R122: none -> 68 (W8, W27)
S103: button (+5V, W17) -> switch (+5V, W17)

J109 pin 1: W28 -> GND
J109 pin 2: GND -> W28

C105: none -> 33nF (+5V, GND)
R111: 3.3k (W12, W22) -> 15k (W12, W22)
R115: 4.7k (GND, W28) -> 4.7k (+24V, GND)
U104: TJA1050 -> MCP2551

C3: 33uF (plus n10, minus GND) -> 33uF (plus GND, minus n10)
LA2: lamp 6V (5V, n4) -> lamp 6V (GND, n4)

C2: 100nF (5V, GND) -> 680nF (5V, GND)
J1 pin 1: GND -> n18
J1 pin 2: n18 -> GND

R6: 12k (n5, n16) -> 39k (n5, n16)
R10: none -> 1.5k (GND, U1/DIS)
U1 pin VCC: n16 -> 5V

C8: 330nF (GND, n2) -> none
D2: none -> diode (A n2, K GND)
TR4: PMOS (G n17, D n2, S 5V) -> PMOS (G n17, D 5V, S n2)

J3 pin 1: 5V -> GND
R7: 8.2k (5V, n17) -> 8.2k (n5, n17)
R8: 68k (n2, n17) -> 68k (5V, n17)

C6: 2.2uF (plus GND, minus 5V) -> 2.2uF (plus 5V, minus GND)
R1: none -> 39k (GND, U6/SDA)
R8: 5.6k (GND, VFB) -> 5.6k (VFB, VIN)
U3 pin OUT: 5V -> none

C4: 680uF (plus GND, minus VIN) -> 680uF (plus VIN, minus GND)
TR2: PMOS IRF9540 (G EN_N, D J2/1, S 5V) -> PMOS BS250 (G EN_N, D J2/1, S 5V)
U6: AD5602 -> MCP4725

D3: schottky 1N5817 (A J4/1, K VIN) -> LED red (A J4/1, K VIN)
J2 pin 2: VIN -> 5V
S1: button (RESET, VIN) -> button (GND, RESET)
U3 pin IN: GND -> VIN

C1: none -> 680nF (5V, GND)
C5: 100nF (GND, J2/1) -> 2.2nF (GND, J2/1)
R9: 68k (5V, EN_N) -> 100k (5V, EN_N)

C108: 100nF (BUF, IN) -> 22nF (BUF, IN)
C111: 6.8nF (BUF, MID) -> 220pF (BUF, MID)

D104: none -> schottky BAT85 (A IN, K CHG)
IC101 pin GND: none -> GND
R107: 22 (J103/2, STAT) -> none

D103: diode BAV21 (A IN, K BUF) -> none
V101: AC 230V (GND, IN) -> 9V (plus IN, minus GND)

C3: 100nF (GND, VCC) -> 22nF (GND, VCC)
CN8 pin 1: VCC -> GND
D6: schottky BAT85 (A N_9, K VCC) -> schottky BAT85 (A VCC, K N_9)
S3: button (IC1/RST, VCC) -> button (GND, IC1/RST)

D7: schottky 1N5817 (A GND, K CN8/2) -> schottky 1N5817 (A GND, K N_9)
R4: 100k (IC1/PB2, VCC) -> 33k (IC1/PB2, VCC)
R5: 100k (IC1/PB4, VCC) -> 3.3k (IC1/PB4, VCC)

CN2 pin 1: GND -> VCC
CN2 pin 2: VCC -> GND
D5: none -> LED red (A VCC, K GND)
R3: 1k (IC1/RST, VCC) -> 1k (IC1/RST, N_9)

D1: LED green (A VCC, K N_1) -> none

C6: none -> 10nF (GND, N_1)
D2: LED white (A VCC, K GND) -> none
━━━━━━━━━━
* **Exercise aim**:
Could you retype exactly the lines above, starting at the line that contains "J1 pin 1: GND -> n18" and ending at the line that contains "R107: 22 (J103/2, STAT) -> none", and nothing more?

* **Your response**:
J1 pin 1: GND -> n18
J1 pin 2: n18 -> GND

R6: 12k (n5, n16) -> 39k (n5, n16)
R10: none -> 1.5k (GND, U1/DIS)
U1 pin VCC: n16 -> 5V

C8: 330nF (GND, n2) -> none
D2: none -> diode (A n2, K GND)
TR4: PMOS (G n17, D n2, S 5V) -> PMOS (G n17, D 5V, S n2)

J3 pin 1: 5V -> GND
R7: 8.2k (5V, n17) -> 8.2k (n5, n17)
R8: 68k (n2, n17) -> 68k (5V, n17)

C6: 2.2uF (plus GND, minus 5V) -> 2.2uF (plus 5V, minus GND)
R1: none -> 39k (GND, U6/SDA)
R8: 5.6k (GND, VFB) -> 5.6k (VFB, VIN)
U3 pin OUT: 5V -> none

C4: 680uF (plus GND, minus VIN) -> 680uF (plus VIN, minus GND)
TR2: PMOS IRF9540 (G EN_N, D J2/1, S 5V) -> PMOS BS250 (G EN_N, D J2/1, S 5V)
U6: AD5602 -> MCP4725

D3: schottky 1N5817 (A J4/1, K VIN) -> LED red (A J4/1, K VIN)
J2 pin 2: VIN -> 5V
S1: button (RESET, VIN) -> button (GND, RESET)
U3 pin IN: GND -> VIN

C1: none -> 680nF (5V, GND)
C5: 100nF (GND, J2/1) -> 2.2nF (GND, J2/1)
R9: 68k (5V, EN_N) -> 100k (5V, EN_N)

C108: 100nF (BUF, IN) -> 22nF (BUF, IN)
C111: 6.8nF (BUF, MID) -> 220pF (BUF, MID)

D104: none -> schottky BAT85 (A IN, K CHG)
IC101 pin GND: none -> GND
R107: 22 (J103/2, STAT) -> none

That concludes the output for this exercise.